| What this task involves |
Beginning with the first line below, output every record verbatim and leave out the images.

| Dataset records |
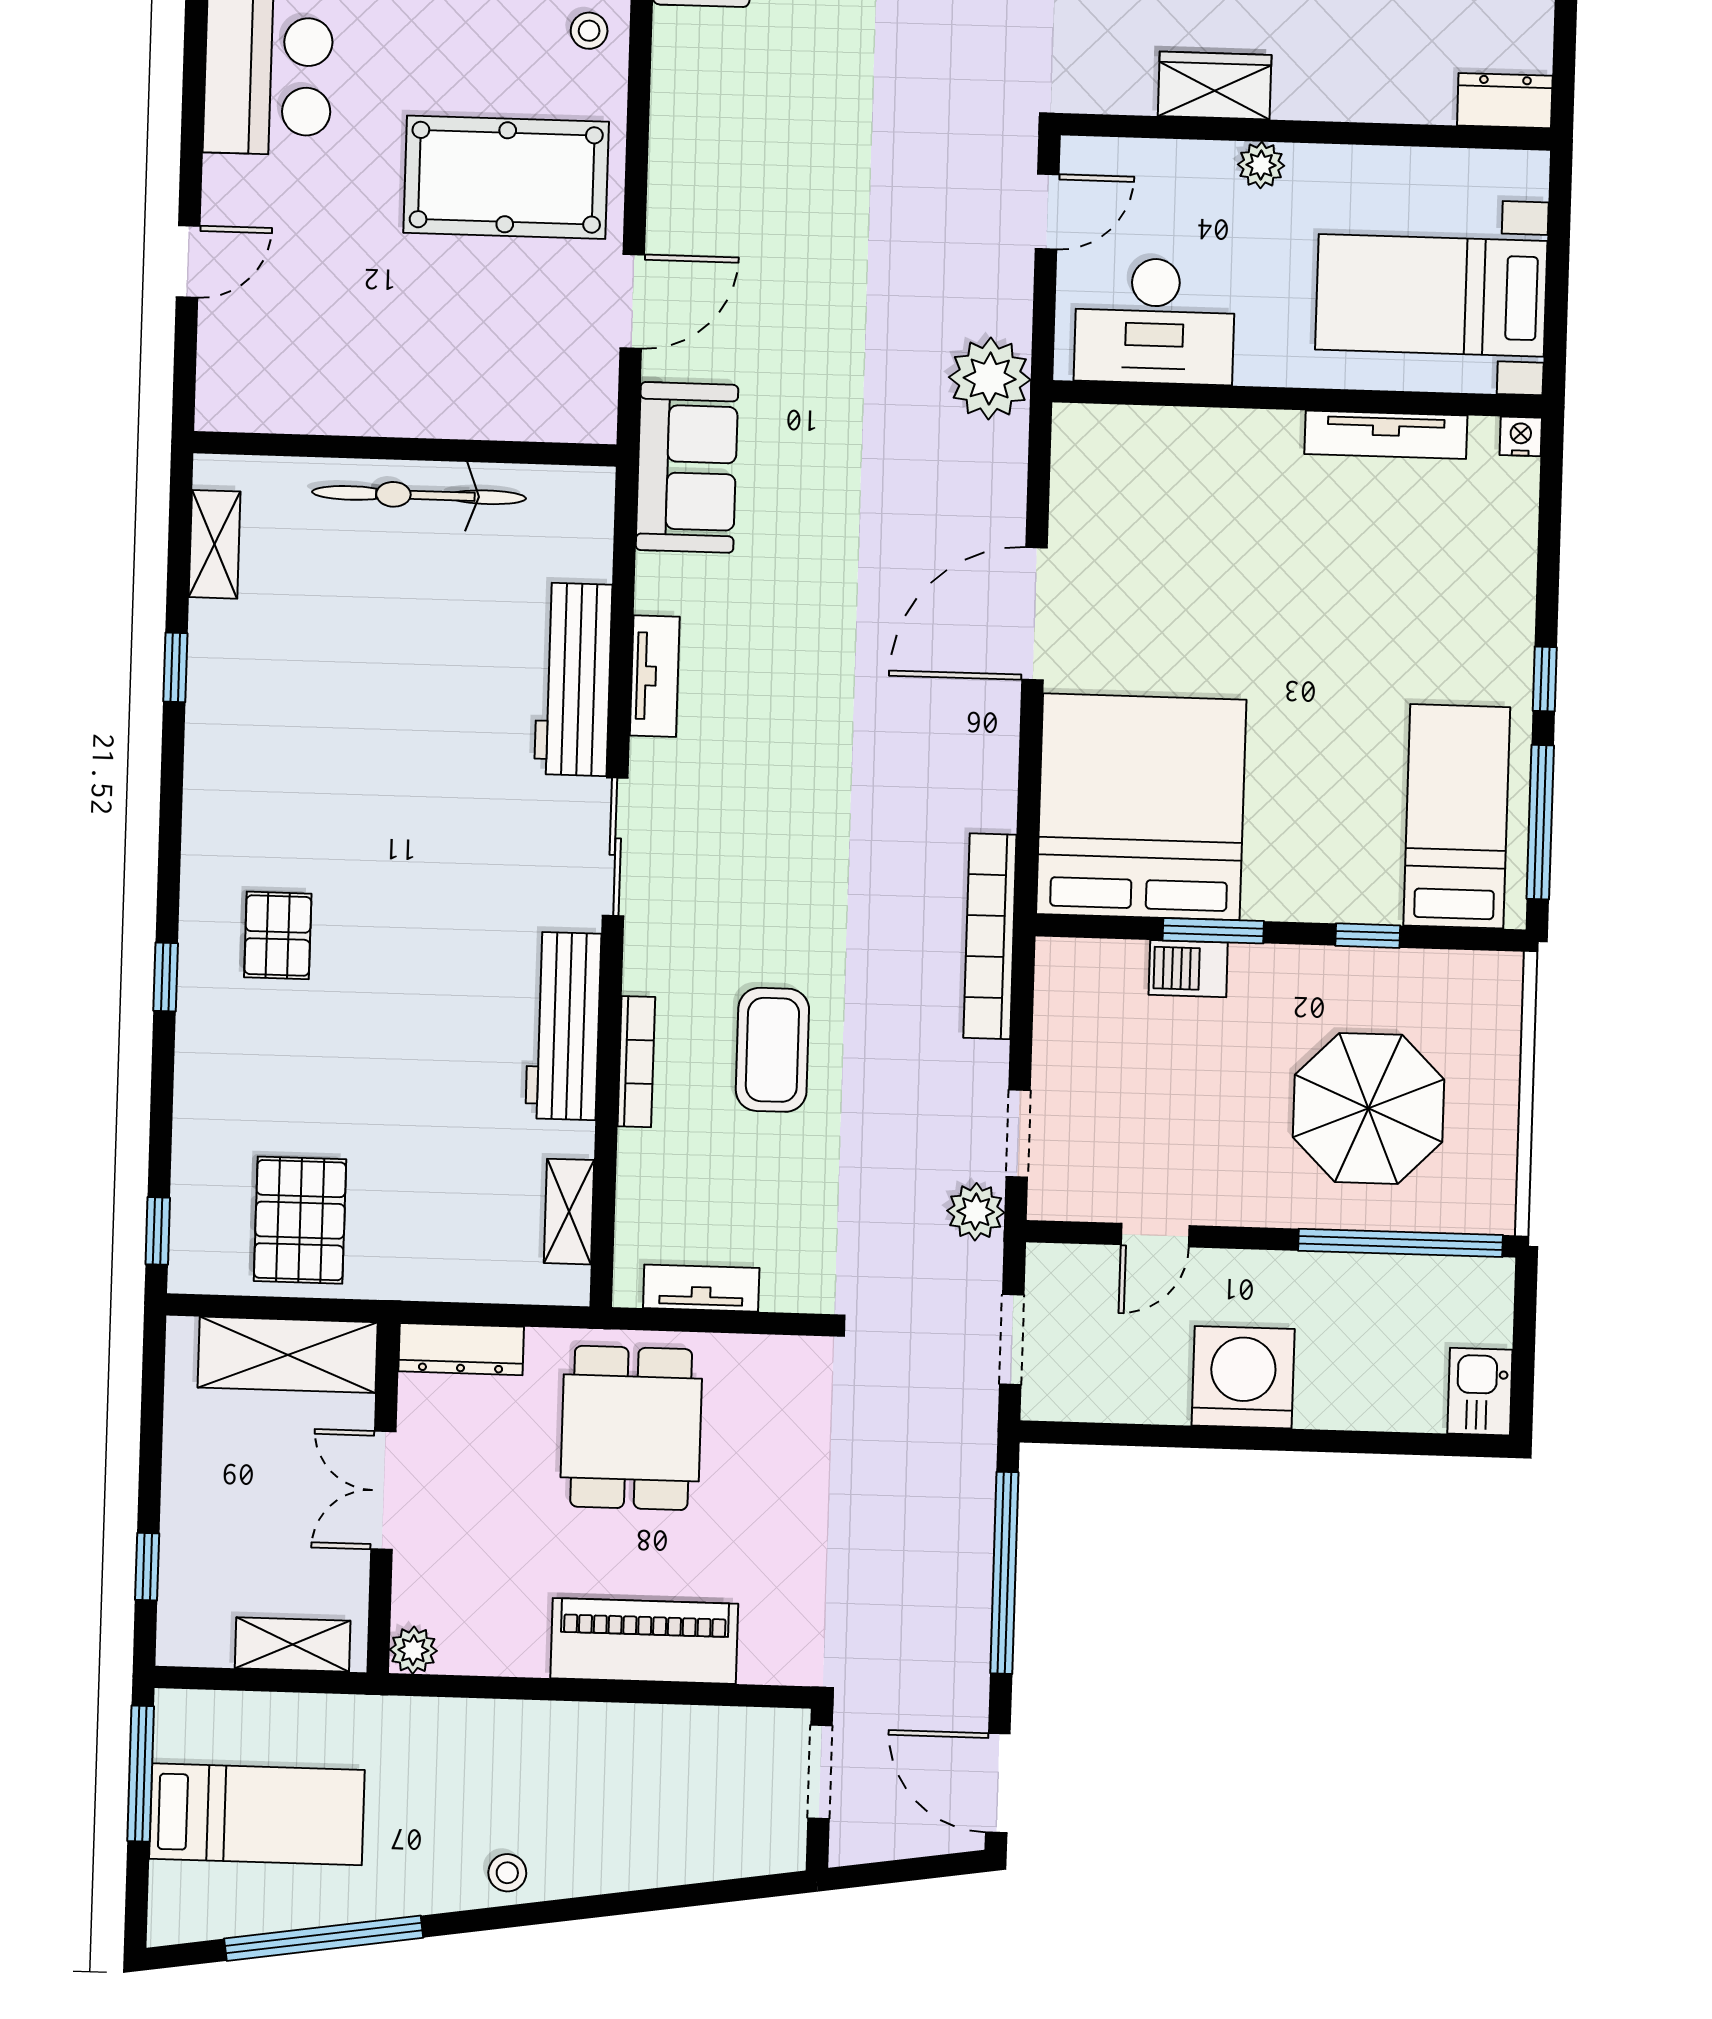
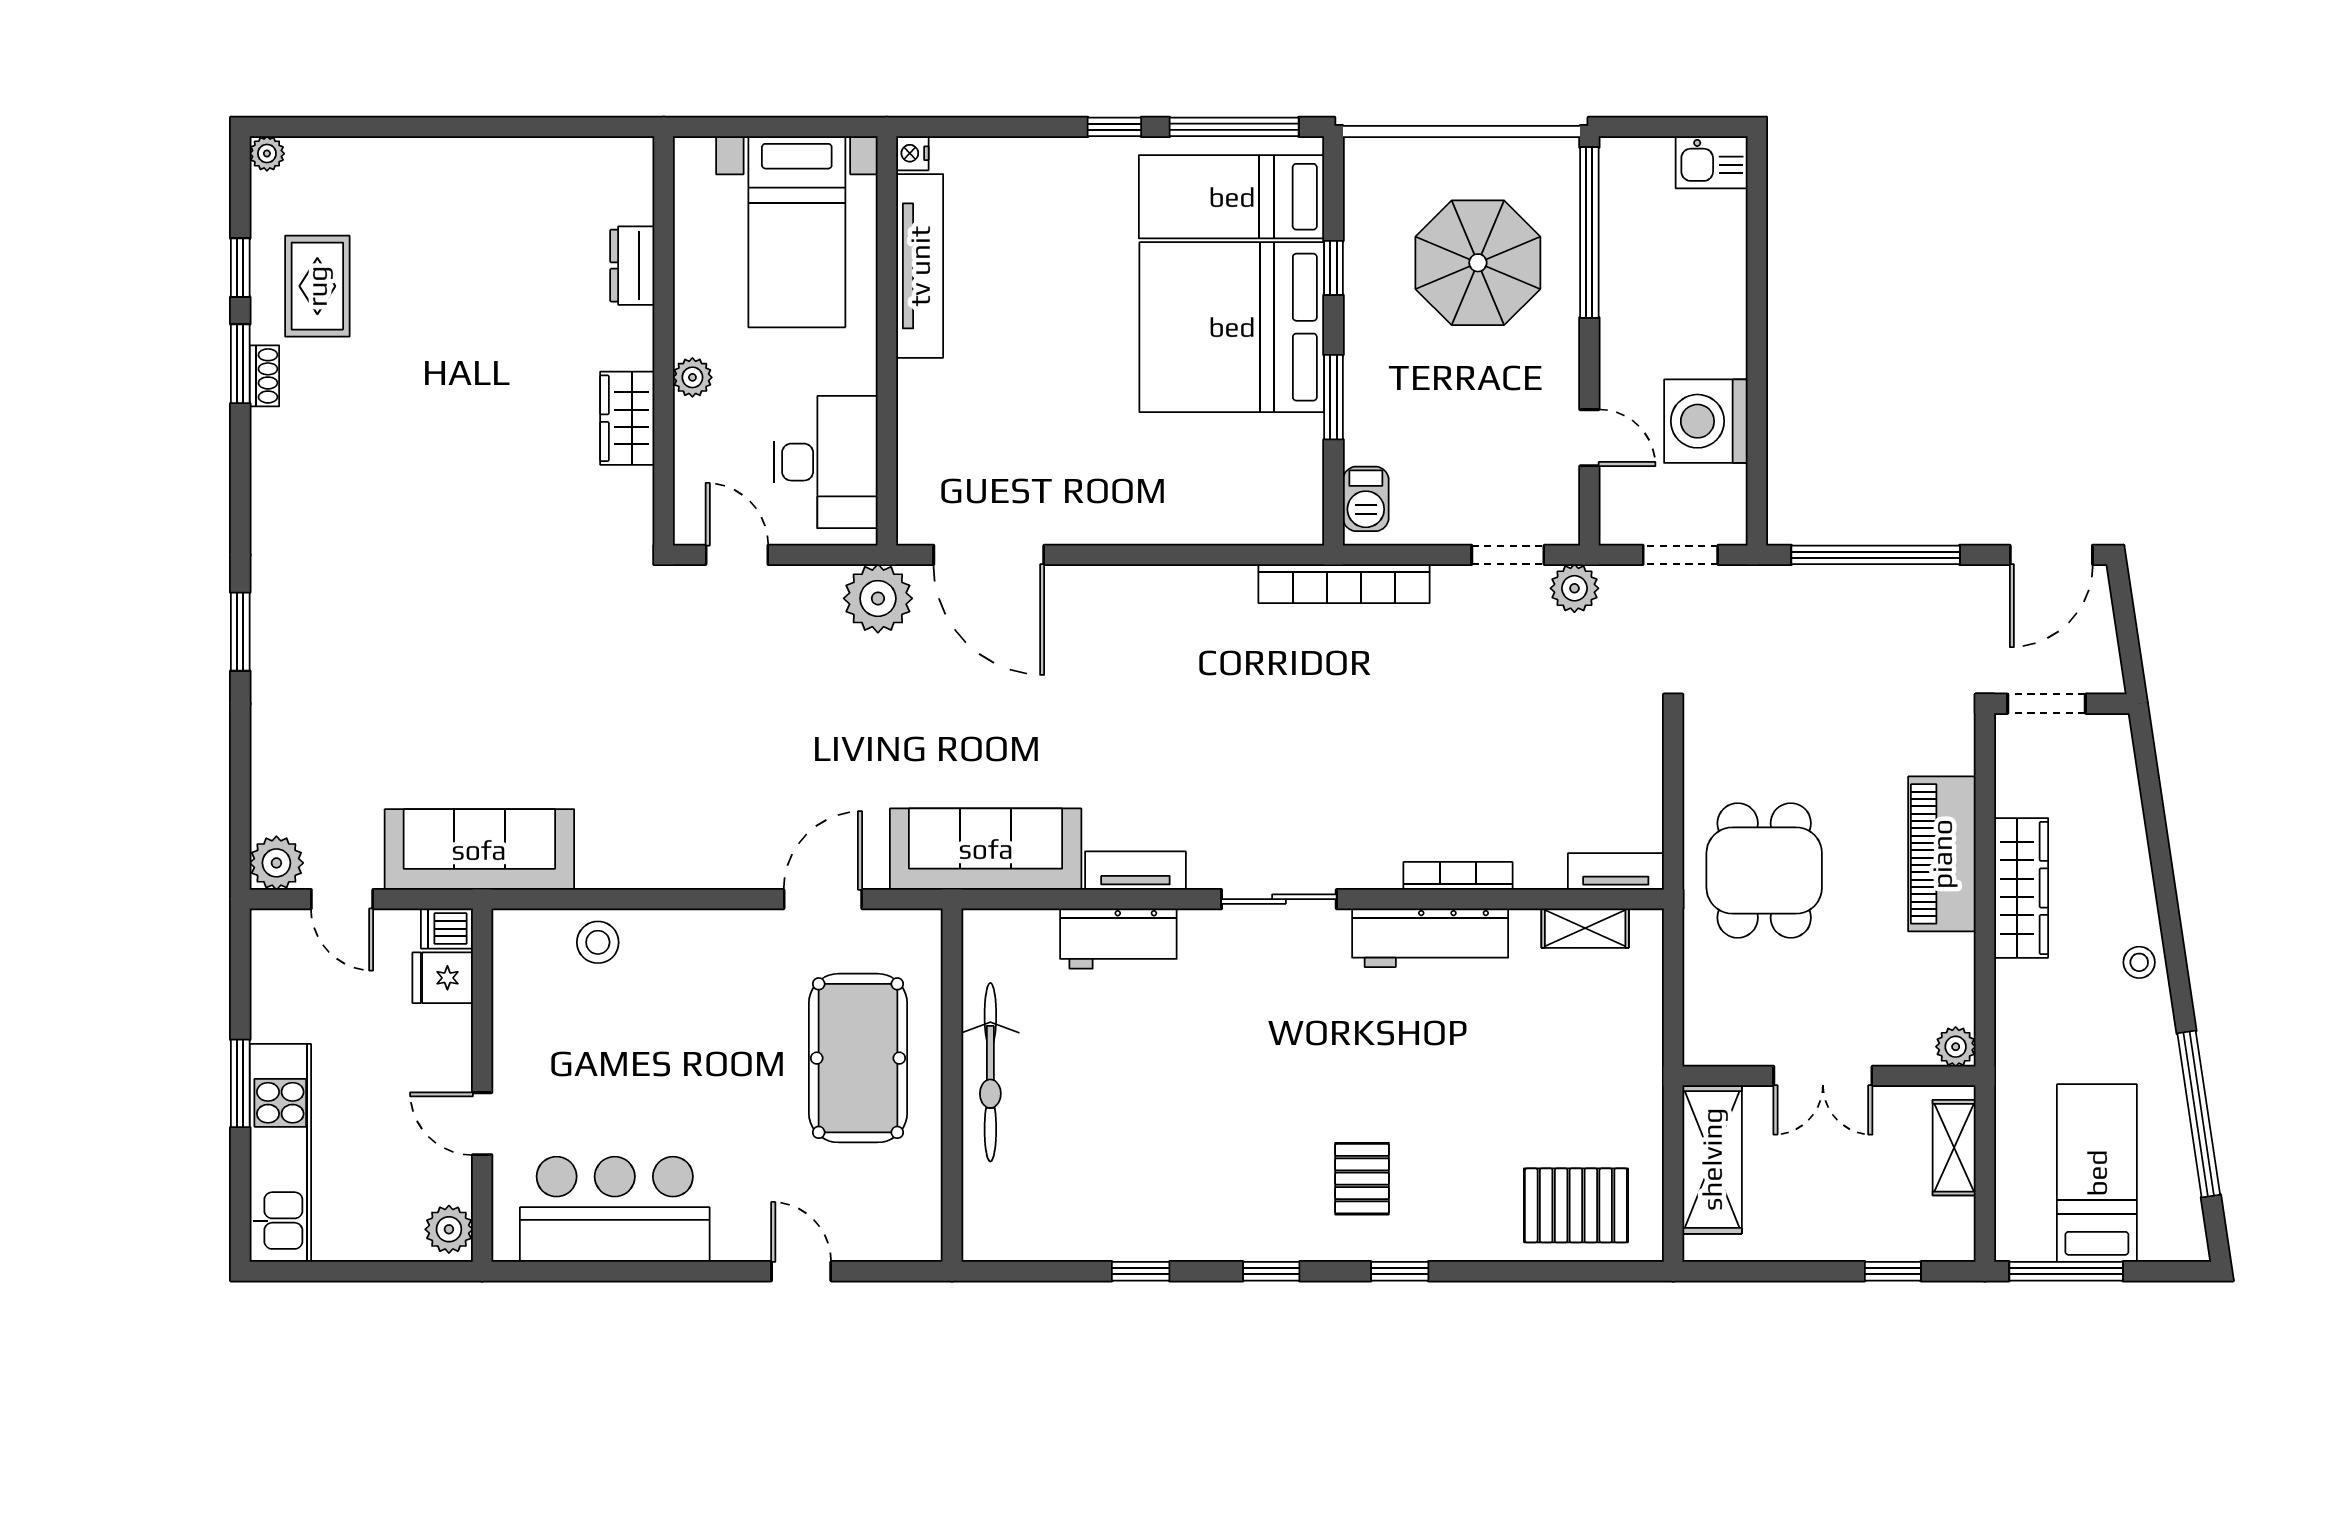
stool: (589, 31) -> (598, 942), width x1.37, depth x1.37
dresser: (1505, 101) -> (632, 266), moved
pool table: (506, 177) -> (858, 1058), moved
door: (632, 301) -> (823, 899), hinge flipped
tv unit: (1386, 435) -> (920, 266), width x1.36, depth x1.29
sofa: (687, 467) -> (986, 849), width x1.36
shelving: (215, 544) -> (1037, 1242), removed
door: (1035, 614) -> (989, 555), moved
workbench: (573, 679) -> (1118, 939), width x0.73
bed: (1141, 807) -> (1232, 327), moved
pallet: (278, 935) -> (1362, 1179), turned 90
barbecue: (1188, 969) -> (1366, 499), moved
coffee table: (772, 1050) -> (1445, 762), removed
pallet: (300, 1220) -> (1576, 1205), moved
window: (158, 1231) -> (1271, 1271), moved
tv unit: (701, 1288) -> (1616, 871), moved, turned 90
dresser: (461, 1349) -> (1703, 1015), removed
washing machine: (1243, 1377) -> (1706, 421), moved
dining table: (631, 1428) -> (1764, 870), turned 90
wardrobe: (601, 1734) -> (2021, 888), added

| Exercise response |
stool: (589, 31) -> (598, 942), width x1.37, depth x1.37
dresser: (1505, 101) -> (632, 266), moved
pool table: (506, 177) -> (858, 1058), moved
door: (632, 301) -> (823, 899), hinge flipped
tv unit: (1386, 435) -> (920, 266), width x1.36, depth x1.29
sofa: (687, 467) -> (986, 849), width x1.36
shelving: (215, 544) -> (1037, 1242), removed
door: (1035, 614) -> (989, 555), moved
workbench: (573, 679) -> (1118, 939), width x0.73
bed: (1141, 807) -> (1232, 327), moved
pallet: (278, 935) -> (1362, 1179), turned 90
barbecue: (1188, 969) -> (1366, 499), moved
coffee table: (772, 1050) -> (1445, 762), removed
pallet: (300, 1220) -> (1576, 1205), moved
window: (158, 1231) -> (1271, 1271), moved
tv unit: (701, 1288) -> (1616, 871), moved, turned 90
dresser: (461, 1349) -> (1703, 1015), removed
washing machine: (1243, 1377) -> (1706, 421), moved
dining table: (631, 1428) -> (1764, 870), turned 90
wardrobe: (601, 1734) -> (2021, 888), added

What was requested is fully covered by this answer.